Both the line containing "white brick B4:D5" and the last line of the listing are included: write out exactly the lines from one to the other.

Start of The data

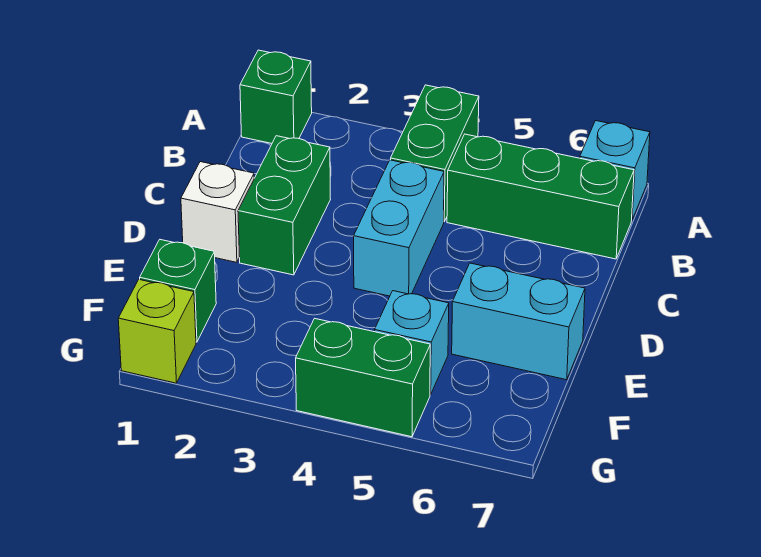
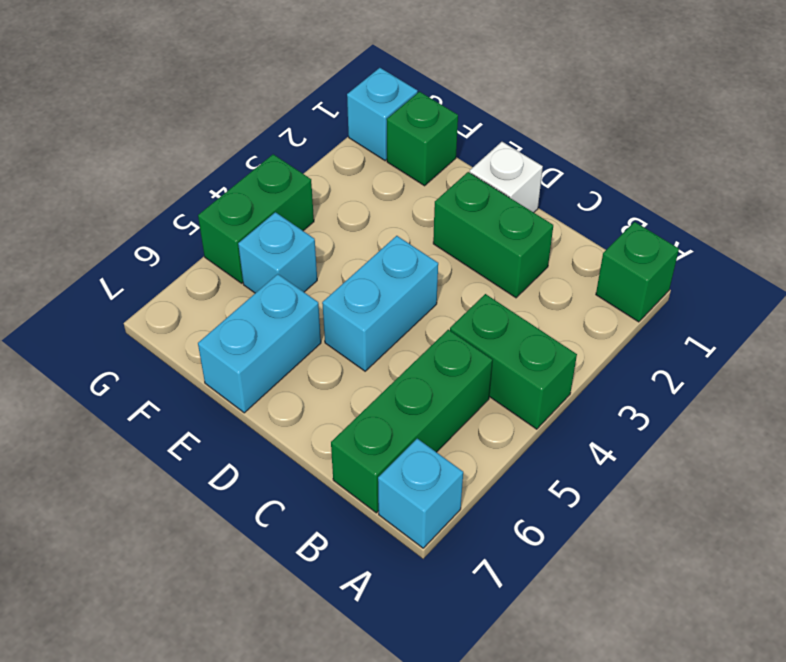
cyan brick C4:D4 level 1 -> cyan brick D4:D5 level 1
lime brick G1 level 1 -> cyan brick G1 level 1

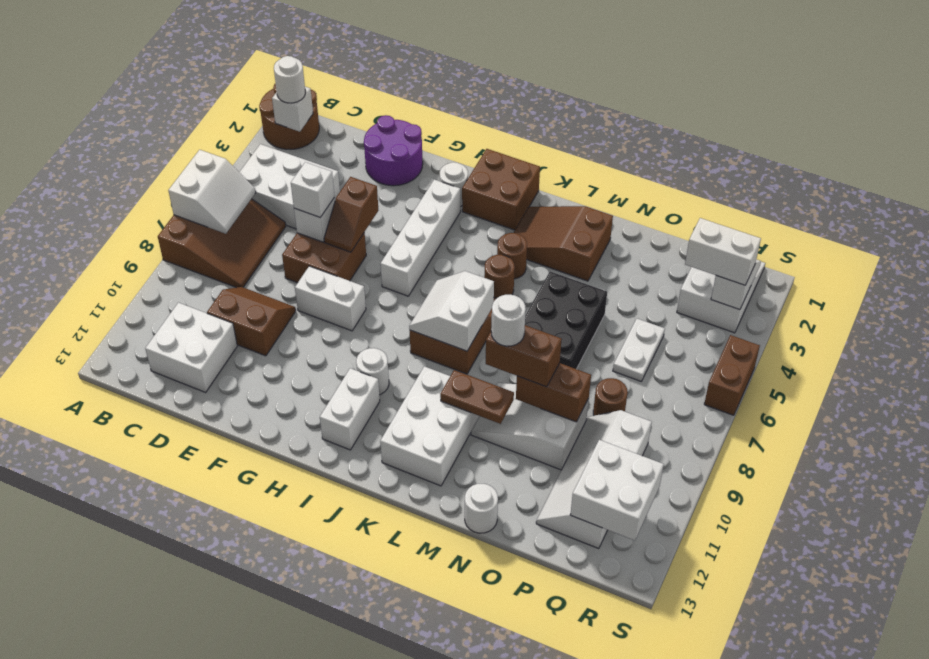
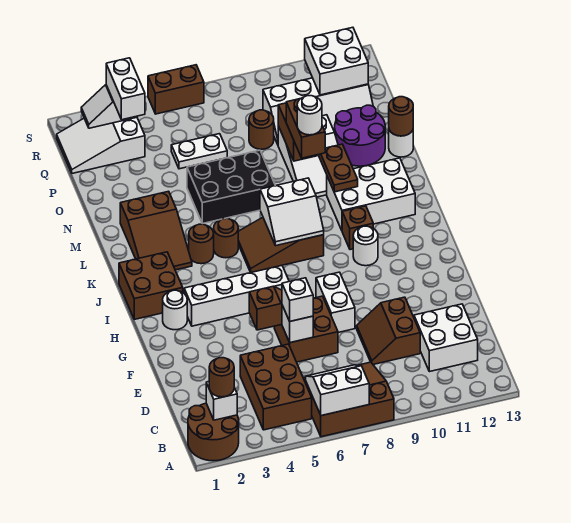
white round brick B2 level 3 -> brown round brick B2 level 3
white brick B4:D5 level 1 -> brown brick B4:D5 level 1
purple round brick E1:F2 level 1 -> purple round brick N11:O12 level 1
white brick I11:I12 level 1 -> none
none -> brown brick J10 level 1
none -> brown round brick N13 level 2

End of The data

**Answer section**
white brick B4:D5 level 1 -> brown brick B4:D5 level 1
purple round brick E1:F2 level 1 -> purple round brick N11:O12 level 1
white brick I11:I12 level 1 -> none
none -> brown brick J10 level 1
none -> brown round brick N13 level 2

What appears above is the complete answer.